• What you need to do
Every line in the records below that holds the word "left" is to be copied.

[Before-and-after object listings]
^^^^

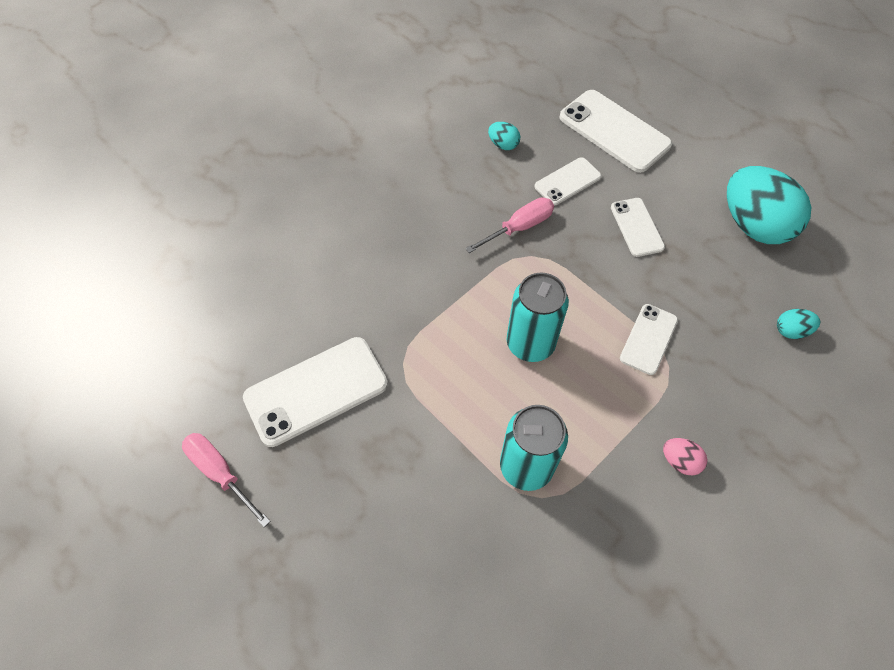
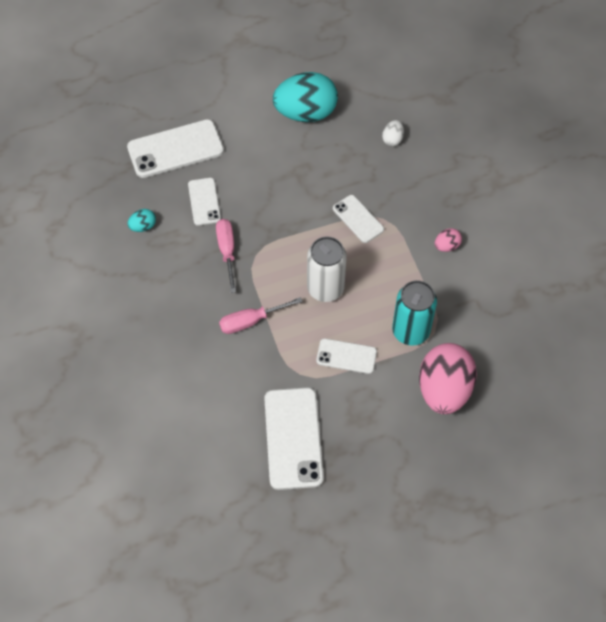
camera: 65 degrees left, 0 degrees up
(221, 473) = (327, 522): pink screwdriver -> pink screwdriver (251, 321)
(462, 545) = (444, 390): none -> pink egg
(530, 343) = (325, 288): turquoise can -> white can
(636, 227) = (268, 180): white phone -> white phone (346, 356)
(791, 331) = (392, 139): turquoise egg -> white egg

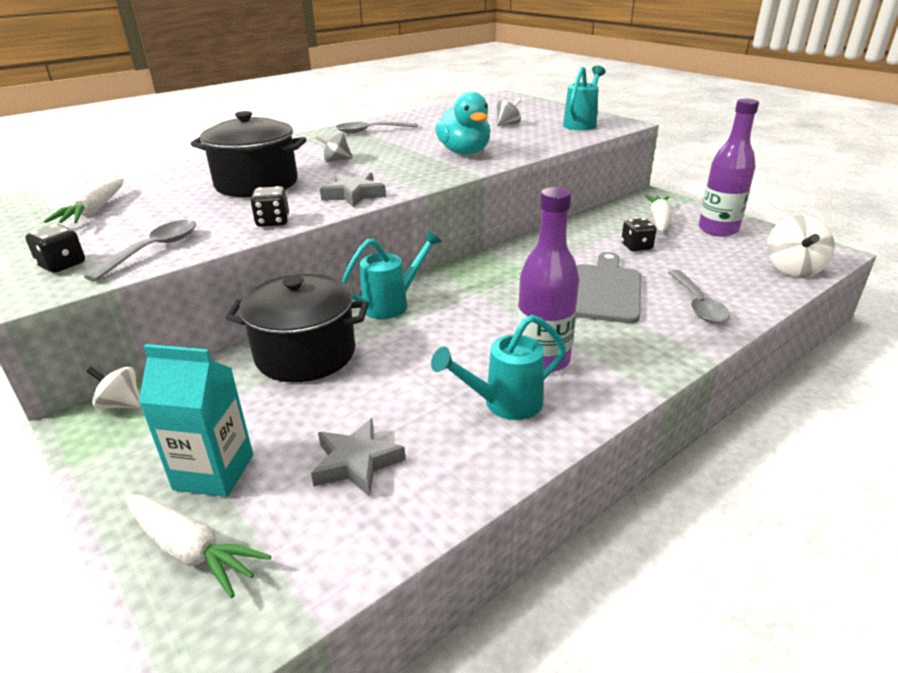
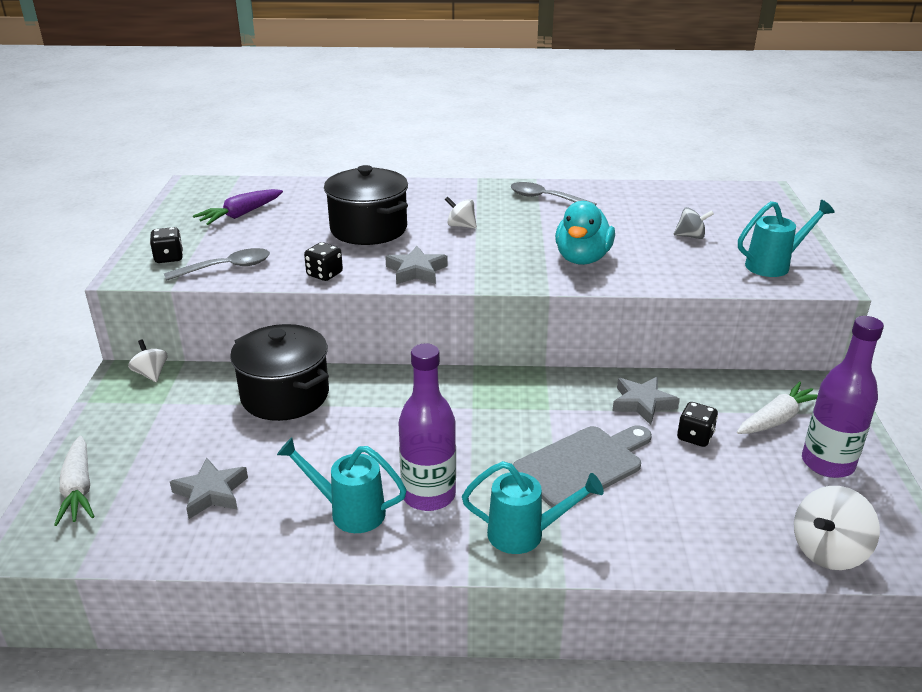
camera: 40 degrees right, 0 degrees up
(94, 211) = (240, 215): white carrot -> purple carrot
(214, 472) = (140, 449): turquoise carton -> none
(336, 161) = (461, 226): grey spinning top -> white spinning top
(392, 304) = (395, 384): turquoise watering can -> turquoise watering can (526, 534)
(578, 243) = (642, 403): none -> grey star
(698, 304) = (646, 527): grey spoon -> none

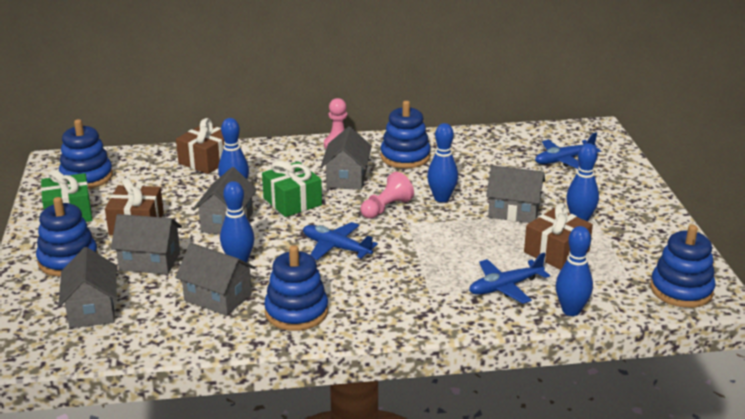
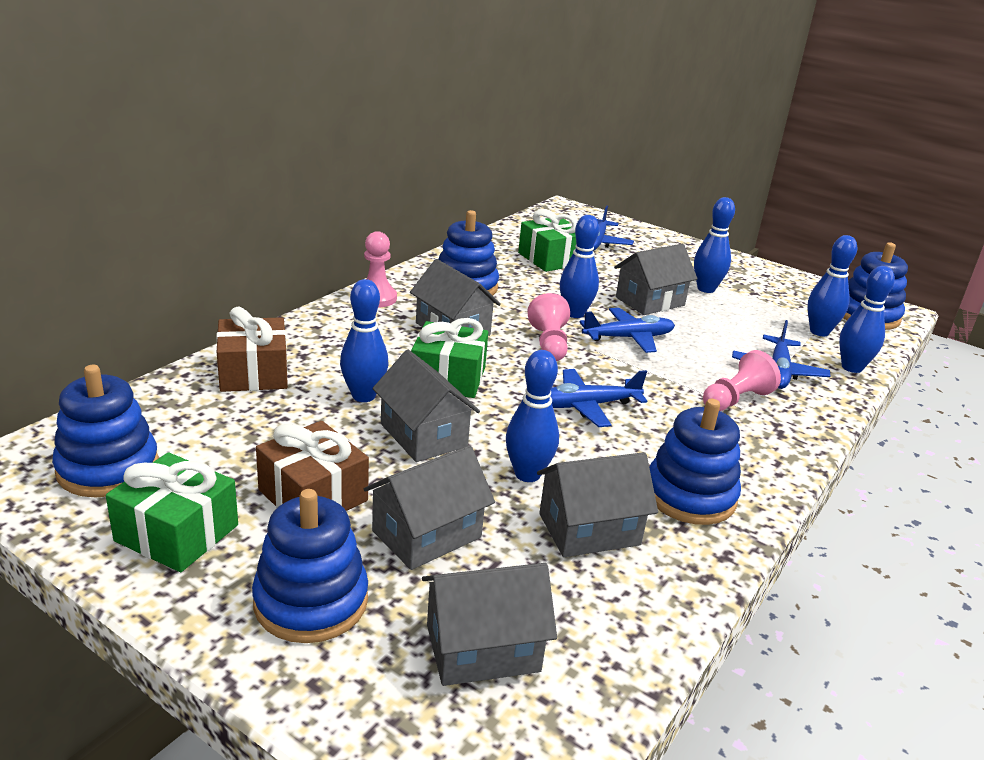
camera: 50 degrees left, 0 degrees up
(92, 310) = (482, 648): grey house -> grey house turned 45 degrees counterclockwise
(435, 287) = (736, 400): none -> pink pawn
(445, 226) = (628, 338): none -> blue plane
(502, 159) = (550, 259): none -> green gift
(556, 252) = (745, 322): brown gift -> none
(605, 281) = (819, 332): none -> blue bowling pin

^^^^

• Finished task
camera: 65 degrees left, 0 degrees up
camera: 50 degrees left, 0 degrees up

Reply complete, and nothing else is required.